What to work on:
Your job is to give again, exactly and with no additions, the lines in the records below from the one with "PIR1: HC-SR501 -> AM312" through the one with "PIR1 pin OUT: 11 -> 6", both included. Omit the pictures.

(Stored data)

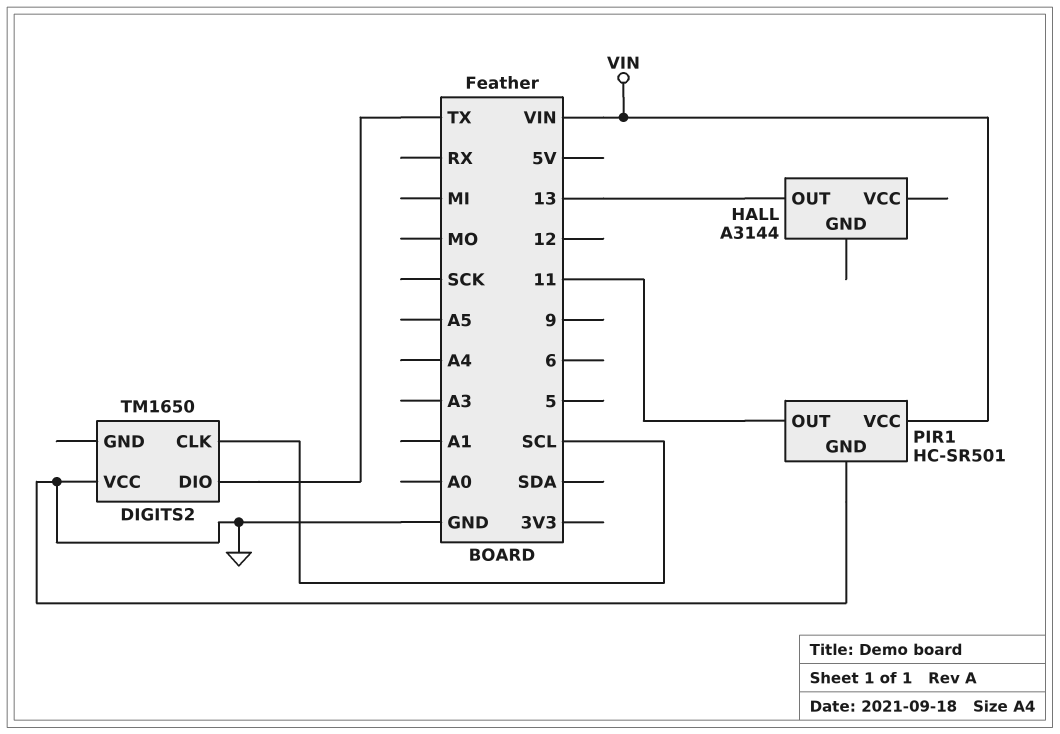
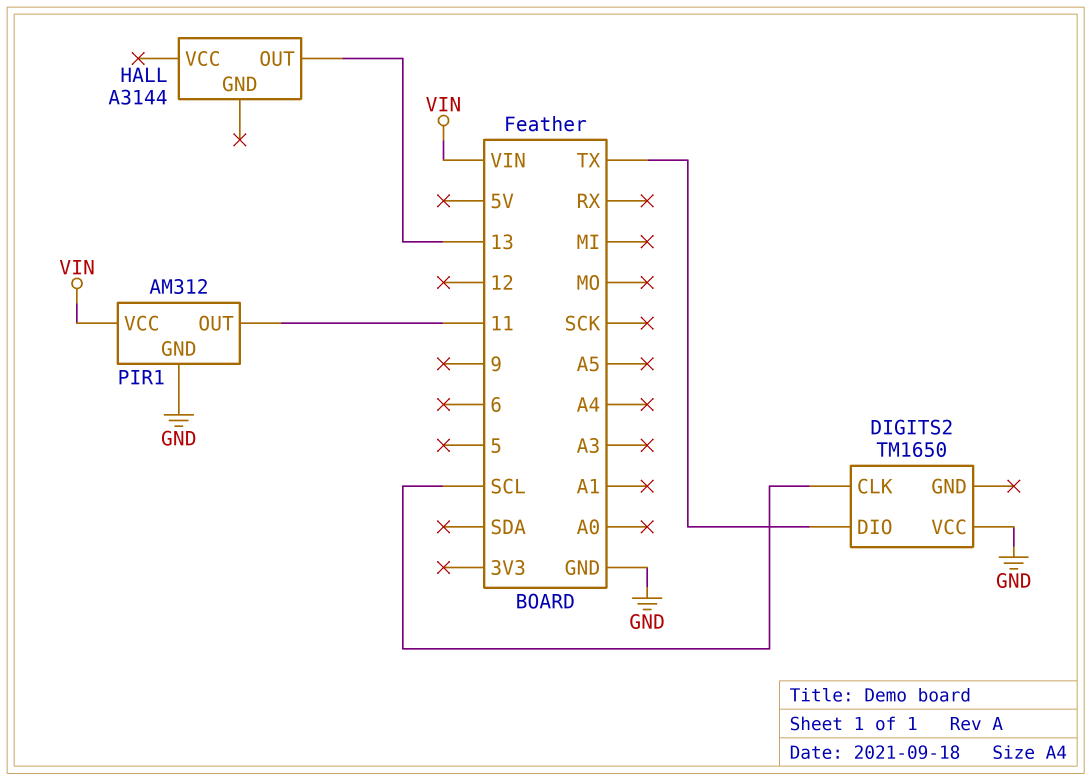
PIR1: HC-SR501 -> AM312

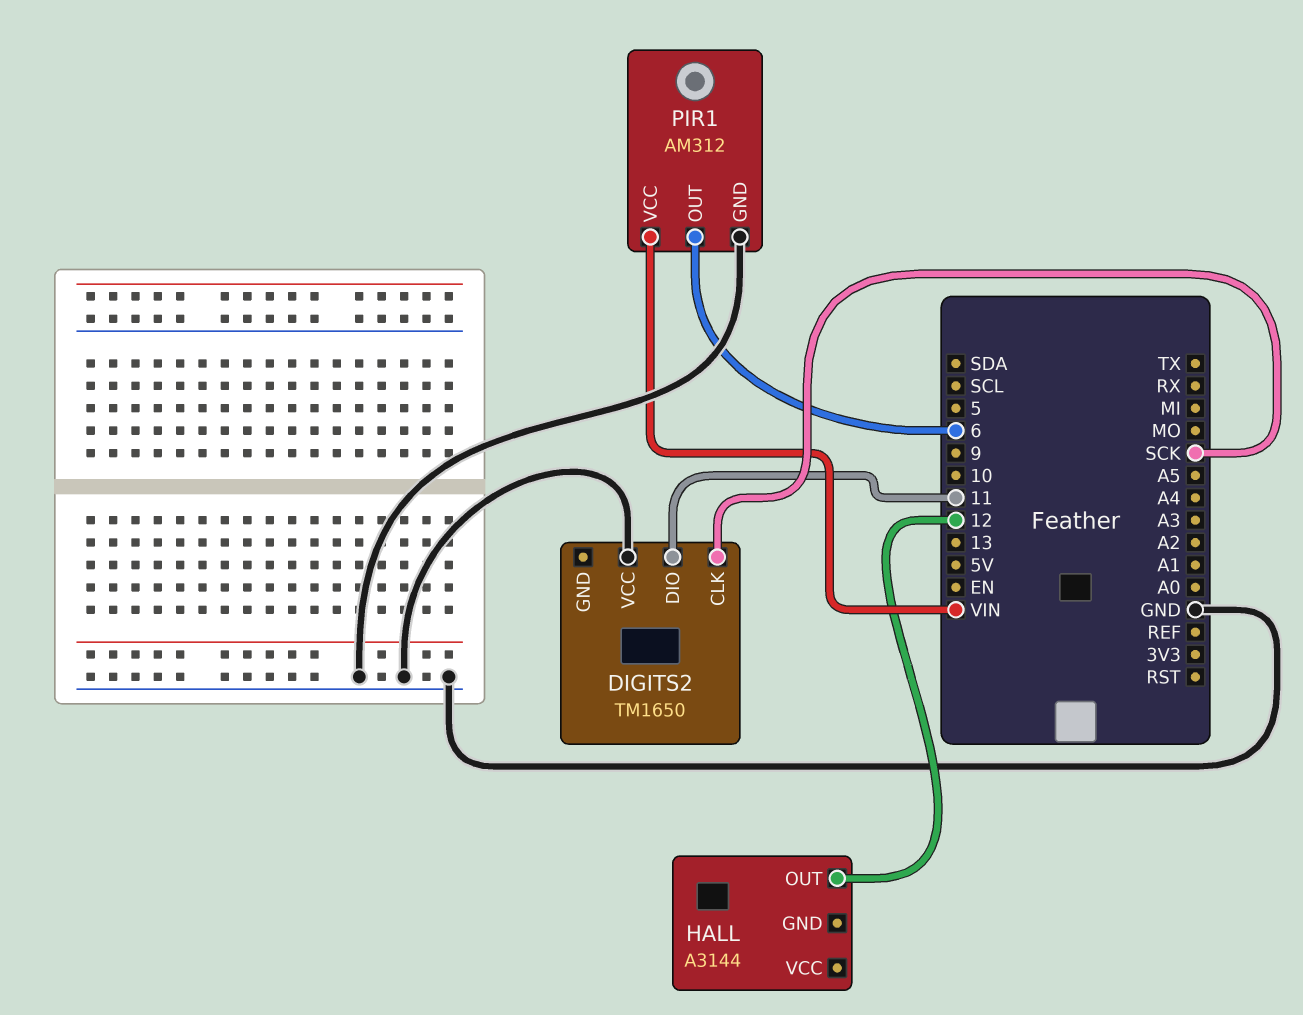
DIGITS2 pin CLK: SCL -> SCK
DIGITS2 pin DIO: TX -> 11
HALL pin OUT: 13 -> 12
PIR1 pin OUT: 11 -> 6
...
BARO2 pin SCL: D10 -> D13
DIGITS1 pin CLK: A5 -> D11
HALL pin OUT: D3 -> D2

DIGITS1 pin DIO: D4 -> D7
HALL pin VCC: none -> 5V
...
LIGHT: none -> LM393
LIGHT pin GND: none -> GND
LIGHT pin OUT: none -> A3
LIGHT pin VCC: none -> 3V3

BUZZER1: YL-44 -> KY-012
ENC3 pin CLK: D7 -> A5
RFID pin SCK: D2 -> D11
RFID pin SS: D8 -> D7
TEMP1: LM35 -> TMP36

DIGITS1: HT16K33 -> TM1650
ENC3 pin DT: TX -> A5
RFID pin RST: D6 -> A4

Result of this task:
PIR1: HC-SR501 -> AM312

DIGITS2 pin CLK: SCL -> SCK
DIGITS2 pin DIO: TX -> 11
HALL pin OUT: 13 -> 12
PIR1 pin OUT: 11 -> 6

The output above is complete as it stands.